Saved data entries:
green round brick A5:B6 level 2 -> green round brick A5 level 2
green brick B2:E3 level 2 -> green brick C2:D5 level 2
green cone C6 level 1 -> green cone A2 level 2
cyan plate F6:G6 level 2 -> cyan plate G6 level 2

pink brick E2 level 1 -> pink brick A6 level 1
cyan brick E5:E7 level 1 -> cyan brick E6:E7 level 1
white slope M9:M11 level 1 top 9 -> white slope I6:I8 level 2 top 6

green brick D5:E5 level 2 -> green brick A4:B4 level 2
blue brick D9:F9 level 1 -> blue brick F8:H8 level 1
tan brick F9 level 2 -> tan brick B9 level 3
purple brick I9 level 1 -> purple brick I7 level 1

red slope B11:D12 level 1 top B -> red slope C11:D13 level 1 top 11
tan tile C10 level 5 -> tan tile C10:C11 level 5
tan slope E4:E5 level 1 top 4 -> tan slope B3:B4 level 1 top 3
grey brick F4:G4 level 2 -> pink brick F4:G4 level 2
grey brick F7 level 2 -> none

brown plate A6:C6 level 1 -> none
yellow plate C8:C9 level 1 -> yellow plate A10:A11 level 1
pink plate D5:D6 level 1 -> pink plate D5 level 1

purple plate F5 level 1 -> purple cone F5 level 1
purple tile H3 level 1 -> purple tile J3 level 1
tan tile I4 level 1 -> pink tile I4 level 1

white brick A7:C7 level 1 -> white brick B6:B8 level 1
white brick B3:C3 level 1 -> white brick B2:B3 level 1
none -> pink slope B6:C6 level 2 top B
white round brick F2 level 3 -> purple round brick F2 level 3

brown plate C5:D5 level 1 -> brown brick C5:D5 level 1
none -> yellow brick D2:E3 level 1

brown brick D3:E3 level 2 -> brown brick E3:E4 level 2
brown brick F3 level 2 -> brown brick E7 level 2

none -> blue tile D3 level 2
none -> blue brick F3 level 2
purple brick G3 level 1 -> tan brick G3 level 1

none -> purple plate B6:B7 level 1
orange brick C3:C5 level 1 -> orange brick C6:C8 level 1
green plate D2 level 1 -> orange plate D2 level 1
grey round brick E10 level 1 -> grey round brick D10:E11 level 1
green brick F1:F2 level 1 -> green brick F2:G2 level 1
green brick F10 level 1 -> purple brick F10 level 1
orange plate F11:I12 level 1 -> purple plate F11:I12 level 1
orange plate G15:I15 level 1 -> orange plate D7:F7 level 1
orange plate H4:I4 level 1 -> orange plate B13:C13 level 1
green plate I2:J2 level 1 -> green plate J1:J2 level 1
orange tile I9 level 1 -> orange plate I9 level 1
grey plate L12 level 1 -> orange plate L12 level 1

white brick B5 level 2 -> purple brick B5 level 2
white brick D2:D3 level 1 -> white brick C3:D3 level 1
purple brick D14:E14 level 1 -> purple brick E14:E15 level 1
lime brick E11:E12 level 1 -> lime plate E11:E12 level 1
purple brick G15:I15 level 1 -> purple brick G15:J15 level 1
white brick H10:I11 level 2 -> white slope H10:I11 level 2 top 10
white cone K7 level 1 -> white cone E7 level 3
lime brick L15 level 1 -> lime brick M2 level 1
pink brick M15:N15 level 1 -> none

*Work instruction*:
Only the lines above from the one with "green cone C6" through the one with "tan tile C10 level" should be duplicated, character for character.

*Answer box*:
green cone C6 level 1 -> green cone A2 level 2
cyan plate F6:G6 level 2 -> cyan plate G6 level 2

pink brick E2 level 1 -> pink brick A6 level 1
cyan brick E5:E7 level 1 -> cyan brick E6:E7 level 1
white slope M9:M11 level 1 top 9 -> white slope I6:I8 level 2 top 6

green brick D5:E5 level 2 -> green brick A4:B4 level 2
blue brick D9:F9 level 1 -> blue brick F8:H8 level 1
tan brick F9 level 2 -> tan brick B9 level 3
purple brick I9 level 1 -> purple brick I7 level 1

red slope B11:D12 level 1 top B -> red slope C11:D13 level 1 top 11
tan tile C10 level 5 -> tan tile C10:C11 level 5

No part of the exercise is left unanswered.